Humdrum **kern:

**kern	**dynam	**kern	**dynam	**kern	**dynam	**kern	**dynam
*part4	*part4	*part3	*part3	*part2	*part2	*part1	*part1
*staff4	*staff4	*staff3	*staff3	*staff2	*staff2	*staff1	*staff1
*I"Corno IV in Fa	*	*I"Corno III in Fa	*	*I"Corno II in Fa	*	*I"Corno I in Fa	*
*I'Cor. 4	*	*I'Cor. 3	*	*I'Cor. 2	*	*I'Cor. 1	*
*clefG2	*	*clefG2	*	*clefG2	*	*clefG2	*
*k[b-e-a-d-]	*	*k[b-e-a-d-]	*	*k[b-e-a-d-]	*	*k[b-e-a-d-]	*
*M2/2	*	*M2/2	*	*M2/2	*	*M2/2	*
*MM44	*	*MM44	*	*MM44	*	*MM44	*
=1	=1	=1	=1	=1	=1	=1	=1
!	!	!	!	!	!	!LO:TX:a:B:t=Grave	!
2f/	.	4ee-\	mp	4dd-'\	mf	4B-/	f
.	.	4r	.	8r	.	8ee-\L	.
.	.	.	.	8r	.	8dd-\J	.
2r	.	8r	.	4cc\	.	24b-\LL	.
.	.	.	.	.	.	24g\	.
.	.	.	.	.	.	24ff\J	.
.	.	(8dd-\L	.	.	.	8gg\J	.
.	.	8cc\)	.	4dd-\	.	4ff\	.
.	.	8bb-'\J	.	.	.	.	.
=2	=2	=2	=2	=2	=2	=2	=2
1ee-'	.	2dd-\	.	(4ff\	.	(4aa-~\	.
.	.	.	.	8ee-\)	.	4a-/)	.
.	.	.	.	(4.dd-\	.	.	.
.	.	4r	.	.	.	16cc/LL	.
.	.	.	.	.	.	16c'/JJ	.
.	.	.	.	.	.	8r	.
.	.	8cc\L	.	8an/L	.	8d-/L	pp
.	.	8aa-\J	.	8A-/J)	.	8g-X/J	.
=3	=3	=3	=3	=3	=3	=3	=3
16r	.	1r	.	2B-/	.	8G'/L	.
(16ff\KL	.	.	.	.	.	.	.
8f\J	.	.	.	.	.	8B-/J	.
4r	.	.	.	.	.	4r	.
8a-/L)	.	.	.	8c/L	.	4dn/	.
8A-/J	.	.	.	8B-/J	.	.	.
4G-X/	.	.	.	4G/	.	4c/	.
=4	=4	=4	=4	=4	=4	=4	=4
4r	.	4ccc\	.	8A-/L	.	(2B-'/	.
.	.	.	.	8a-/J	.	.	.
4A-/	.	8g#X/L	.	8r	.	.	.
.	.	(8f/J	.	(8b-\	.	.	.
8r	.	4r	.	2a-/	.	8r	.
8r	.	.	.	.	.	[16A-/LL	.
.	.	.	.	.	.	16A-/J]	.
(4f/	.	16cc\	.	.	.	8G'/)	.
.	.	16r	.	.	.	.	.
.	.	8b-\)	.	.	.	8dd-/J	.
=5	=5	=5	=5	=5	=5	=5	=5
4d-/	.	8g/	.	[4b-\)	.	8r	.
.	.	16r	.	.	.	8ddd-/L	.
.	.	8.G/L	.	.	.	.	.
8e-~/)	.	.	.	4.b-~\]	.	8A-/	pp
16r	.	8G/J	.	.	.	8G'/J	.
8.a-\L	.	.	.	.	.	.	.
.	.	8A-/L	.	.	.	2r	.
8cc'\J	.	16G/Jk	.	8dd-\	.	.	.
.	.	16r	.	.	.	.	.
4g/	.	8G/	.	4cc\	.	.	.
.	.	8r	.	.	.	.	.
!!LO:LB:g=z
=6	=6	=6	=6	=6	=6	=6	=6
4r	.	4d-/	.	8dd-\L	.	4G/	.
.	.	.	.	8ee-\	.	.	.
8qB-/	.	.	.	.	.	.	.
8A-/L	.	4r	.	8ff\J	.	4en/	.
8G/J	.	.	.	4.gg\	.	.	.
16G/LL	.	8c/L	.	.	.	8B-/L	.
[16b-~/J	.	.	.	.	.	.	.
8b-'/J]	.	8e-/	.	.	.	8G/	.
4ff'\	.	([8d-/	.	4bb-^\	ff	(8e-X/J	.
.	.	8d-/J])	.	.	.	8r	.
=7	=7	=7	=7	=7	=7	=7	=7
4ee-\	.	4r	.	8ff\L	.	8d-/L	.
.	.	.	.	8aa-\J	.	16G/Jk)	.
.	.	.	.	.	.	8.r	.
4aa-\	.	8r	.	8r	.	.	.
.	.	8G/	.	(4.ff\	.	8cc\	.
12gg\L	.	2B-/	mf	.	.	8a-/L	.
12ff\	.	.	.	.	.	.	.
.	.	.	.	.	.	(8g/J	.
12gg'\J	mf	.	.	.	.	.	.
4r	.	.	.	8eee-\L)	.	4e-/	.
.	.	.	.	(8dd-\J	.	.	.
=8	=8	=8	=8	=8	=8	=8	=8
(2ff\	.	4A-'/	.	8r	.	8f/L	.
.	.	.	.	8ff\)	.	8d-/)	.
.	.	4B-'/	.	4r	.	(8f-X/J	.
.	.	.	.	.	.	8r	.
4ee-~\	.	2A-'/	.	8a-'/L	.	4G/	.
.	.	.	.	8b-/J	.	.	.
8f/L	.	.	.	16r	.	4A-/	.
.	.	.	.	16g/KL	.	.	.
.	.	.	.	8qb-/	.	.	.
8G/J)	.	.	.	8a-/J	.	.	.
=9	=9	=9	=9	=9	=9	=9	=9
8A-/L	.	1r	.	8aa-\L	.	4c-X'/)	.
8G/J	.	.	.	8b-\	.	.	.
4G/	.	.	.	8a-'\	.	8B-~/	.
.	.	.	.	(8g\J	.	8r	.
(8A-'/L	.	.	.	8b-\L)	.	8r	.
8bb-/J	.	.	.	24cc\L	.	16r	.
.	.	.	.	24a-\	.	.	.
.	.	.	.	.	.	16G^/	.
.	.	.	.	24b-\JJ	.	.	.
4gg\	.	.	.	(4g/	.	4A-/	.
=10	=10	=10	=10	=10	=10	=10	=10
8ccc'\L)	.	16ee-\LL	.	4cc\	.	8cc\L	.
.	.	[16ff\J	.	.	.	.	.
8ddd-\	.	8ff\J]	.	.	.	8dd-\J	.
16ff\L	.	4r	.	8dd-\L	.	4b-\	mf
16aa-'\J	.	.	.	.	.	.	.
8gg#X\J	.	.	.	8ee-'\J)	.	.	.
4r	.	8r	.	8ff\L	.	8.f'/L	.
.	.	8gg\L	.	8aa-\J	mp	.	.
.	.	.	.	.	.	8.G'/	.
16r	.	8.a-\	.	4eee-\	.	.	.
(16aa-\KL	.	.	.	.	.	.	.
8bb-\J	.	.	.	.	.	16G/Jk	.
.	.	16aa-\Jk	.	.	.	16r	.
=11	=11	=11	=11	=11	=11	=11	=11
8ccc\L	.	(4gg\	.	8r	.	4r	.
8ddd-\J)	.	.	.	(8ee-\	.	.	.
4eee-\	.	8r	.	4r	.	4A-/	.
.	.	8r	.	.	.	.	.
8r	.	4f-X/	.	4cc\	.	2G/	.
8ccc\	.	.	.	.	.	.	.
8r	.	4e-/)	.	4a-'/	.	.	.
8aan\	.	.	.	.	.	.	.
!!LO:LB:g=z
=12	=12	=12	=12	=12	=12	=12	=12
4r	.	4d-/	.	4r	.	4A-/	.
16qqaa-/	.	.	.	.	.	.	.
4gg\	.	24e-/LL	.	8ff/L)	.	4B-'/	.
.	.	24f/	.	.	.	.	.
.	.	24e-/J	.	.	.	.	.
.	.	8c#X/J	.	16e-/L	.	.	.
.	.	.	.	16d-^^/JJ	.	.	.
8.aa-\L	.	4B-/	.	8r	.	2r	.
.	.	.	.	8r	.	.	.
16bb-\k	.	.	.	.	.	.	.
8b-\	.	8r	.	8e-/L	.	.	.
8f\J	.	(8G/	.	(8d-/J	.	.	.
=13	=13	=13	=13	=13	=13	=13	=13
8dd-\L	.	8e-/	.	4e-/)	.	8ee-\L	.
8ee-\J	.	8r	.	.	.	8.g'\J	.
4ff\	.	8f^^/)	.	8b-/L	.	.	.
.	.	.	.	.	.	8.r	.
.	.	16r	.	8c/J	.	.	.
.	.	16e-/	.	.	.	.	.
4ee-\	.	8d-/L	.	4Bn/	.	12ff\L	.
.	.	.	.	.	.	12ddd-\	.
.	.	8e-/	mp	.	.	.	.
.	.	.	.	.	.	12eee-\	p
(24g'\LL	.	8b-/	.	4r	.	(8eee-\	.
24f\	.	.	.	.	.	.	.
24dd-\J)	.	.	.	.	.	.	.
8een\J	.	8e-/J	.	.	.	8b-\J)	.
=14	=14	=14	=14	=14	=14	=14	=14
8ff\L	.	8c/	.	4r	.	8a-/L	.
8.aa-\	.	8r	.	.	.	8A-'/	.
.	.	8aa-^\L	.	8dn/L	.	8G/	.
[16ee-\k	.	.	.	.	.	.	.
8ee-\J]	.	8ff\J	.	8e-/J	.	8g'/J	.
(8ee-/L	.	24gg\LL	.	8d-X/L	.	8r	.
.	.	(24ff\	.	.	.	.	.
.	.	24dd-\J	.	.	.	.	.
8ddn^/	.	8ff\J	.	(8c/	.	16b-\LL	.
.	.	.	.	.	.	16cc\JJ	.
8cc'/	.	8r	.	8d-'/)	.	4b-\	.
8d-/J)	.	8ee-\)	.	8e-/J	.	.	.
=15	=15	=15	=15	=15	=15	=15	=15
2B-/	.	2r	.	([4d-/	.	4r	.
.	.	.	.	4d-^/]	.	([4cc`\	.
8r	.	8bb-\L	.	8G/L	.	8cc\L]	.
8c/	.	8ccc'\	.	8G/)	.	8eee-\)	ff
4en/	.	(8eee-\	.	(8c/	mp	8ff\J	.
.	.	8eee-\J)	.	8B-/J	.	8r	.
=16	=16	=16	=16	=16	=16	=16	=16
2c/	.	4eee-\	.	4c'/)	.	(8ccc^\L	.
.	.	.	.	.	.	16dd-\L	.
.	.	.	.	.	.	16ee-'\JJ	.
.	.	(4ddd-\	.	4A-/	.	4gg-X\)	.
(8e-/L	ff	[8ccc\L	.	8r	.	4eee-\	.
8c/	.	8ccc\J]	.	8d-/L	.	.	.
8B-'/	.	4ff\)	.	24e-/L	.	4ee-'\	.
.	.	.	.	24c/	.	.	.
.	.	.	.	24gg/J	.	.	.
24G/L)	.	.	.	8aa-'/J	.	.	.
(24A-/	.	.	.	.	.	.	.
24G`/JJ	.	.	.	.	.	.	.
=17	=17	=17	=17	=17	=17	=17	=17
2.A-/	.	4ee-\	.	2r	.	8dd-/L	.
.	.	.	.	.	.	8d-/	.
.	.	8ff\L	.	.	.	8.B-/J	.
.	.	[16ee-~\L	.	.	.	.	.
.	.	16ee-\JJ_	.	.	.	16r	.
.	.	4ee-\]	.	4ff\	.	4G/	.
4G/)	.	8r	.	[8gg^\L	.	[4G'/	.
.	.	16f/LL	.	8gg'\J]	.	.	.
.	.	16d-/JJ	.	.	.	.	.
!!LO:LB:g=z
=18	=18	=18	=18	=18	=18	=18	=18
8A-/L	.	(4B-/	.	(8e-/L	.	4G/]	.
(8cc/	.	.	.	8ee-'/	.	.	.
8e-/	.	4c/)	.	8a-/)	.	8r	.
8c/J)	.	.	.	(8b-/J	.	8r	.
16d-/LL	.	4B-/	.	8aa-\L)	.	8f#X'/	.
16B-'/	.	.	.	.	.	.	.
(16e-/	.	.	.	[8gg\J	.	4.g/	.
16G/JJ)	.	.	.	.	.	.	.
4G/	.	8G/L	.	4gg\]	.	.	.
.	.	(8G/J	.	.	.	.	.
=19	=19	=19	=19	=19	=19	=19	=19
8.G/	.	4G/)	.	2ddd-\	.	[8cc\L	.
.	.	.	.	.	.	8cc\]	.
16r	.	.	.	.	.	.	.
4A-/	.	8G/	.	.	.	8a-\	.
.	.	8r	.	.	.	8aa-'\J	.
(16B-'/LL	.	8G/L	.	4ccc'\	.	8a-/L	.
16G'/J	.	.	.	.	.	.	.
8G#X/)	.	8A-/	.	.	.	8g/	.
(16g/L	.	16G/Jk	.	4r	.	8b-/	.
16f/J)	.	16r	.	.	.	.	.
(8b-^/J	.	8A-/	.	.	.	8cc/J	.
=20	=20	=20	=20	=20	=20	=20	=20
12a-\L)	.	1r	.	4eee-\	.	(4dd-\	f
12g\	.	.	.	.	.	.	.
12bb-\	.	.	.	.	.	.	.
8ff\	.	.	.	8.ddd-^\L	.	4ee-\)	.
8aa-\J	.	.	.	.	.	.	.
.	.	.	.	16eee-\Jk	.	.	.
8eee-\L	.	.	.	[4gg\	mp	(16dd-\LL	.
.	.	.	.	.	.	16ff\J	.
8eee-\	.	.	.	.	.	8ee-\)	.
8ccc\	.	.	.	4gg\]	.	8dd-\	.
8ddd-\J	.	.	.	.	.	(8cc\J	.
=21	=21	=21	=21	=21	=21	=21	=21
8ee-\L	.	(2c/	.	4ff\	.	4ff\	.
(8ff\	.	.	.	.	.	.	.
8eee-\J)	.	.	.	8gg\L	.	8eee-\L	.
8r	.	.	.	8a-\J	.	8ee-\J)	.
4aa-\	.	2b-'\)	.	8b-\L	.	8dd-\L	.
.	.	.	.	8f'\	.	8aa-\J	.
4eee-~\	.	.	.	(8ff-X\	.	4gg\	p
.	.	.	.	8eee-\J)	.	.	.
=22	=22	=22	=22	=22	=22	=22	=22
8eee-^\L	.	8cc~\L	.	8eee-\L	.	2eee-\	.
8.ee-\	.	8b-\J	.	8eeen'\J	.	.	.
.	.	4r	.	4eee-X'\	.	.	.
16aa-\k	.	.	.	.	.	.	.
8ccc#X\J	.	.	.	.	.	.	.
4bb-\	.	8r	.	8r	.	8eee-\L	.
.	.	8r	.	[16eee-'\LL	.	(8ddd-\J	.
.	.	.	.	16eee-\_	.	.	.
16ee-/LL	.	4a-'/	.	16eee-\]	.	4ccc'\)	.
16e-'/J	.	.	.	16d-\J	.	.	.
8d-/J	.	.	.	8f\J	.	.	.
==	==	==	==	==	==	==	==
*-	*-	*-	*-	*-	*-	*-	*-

# # #

◆ EXERCISE TASK ◆
Extract each line of the data above that contains the string "kern".

◆ RESPONSE TO THIS EXERCISE ◆
Humdrum **kern:
**kern	**dynam	**kern	**dynam	**kern	**dynam	**kern	**dynam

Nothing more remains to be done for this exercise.